┌─ Data under study

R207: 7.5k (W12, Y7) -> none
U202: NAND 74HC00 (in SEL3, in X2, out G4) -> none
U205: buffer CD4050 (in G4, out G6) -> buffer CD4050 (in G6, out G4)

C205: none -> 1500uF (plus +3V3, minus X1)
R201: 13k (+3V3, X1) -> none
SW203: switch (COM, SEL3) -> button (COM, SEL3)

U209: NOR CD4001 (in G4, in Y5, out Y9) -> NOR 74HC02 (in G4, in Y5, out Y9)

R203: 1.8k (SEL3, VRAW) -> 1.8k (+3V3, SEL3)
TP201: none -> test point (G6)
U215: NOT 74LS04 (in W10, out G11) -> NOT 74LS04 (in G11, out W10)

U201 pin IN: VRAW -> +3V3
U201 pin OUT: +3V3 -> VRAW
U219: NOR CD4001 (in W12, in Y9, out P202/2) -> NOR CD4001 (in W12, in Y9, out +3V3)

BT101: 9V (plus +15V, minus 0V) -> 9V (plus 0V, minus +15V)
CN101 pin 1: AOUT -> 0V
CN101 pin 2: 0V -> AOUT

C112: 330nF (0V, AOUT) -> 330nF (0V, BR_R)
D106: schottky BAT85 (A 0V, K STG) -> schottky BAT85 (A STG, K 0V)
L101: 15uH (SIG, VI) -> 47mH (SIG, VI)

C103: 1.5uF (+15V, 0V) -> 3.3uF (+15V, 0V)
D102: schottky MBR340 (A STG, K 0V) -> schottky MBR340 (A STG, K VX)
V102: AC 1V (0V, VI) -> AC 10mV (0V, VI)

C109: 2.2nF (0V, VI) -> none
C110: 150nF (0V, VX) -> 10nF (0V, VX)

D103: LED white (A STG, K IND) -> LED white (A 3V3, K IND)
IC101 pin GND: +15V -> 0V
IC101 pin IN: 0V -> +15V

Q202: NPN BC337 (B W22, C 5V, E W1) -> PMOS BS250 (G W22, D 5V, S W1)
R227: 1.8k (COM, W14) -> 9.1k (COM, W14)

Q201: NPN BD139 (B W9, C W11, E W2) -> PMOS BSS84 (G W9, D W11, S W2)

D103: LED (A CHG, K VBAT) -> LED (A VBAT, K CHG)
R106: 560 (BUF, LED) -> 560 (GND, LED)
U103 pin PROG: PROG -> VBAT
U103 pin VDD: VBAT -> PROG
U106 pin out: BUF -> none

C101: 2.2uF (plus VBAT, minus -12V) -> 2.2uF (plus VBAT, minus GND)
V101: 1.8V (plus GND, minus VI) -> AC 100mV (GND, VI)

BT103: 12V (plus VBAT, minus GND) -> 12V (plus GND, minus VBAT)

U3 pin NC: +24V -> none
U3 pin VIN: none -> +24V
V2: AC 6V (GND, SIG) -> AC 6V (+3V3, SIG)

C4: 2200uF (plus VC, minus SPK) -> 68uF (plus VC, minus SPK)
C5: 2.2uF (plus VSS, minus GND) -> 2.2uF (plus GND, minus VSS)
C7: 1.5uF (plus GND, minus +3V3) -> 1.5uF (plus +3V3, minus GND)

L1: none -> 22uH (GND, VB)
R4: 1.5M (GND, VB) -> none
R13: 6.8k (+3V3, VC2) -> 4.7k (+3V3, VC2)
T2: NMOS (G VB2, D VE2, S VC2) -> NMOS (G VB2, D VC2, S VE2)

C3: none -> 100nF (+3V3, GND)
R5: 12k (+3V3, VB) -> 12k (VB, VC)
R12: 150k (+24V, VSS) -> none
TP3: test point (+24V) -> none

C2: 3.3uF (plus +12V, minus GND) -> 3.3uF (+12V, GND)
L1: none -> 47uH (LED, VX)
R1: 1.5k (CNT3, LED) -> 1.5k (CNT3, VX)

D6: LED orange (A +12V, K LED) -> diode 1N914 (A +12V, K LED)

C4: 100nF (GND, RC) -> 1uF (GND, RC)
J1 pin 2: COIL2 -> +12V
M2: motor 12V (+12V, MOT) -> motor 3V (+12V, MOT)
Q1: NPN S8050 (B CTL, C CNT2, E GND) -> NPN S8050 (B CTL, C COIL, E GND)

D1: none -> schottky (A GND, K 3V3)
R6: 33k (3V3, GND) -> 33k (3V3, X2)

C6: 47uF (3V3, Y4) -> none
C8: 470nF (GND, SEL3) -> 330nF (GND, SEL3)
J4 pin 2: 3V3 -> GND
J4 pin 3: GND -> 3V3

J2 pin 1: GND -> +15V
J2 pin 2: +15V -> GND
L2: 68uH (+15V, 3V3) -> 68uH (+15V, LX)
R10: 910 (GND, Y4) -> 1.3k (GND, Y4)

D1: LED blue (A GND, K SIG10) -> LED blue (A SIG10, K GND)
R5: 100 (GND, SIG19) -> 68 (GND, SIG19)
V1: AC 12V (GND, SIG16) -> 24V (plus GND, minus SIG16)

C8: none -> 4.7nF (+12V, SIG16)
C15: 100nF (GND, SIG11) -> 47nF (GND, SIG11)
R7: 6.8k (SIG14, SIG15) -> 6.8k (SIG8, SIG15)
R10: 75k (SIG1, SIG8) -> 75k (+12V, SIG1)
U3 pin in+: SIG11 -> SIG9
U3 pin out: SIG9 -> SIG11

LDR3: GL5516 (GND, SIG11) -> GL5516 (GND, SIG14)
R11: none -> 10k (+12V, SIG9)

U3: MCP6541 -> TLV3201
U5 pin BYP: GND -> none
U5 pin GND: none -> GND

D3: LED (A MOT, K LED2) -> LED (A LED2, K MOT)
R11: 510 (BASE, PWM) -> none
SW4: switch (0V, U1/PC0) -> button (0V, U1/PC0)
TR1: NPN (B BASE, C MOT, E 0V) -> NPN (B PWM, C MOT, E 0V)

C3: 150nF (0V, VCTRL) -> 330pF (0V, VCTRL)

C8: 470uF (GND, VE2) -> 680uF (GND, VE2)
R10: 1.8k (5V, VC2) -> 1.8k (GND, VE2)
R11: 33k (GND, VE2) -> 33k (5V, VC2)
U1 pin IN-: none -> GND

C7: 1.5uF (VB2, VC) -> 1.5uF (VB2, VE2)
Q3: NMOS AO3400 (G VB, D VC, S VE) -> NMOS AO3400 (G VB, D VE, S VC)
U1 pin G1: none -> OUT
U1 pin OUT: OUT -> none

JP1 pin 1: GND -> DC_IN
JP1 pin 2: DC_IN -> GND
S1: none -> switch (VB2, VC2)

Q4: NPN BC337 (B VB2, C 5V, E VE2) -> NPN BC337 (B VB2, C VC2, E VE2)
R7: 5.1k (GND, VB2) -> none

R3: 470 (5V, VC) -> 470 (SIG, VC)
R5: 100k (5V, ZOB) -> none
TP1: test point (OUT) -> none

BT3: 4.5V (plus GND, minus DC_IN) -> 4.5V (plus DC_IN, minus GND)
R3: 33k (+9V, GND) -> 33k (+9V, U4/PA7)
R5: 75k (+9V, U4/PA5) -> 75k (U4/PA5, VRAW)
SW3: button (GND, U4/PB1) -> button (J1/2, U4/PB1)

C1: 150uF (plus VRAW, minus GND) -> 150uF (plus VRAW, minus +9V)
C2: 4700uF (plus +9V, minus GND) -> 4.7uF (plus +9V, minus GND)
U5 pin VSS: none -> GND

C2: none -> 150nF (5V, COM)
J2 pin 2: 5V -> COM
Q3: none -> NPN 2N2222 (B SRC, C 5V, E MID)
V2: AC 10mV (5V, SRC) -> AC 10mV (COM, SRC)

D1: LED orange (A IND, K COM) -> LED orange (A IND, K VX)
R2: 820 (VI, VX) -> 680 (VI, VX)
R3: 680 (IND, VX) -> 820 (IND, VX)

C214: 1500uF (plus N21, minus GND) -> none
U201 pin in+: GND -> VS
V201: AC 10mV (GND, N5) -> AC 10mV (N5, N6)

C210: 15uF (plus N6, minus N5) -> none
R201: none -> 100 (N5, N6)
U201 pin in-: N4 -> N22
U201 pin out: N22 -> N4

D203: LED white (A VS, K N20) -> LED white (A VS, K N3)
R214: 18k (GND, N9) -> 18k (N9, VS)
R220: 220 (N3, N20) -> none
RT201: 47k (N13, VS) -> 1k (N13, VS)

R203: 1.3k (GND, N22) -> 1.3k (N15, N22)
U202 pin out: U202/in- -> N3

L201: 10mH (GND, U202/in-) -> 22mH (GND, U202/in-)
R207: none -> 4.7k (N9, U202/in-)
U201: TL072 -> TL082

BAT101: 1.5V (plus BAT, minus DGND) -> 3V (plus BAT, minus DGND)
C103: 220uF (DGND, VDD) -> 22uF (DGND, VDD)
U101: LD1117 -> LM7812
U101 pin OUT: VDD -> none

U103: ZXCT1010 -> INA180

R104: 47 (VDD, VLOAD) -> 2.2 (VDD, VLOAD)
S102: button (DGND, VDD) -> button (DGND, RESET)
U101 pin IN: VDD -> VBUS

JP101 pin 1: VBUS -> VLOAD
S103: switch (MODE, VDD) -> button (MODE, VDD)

└─

Go line by line through the data, copying each one that contains the word "AOUT".

Problem solution:
CN101 pin 1: AOUT -> 0V
CN101 pin 2: 0V -> AOUT
C112: 330nF (0V, AOUT) -> 330nF (0V, BR_R)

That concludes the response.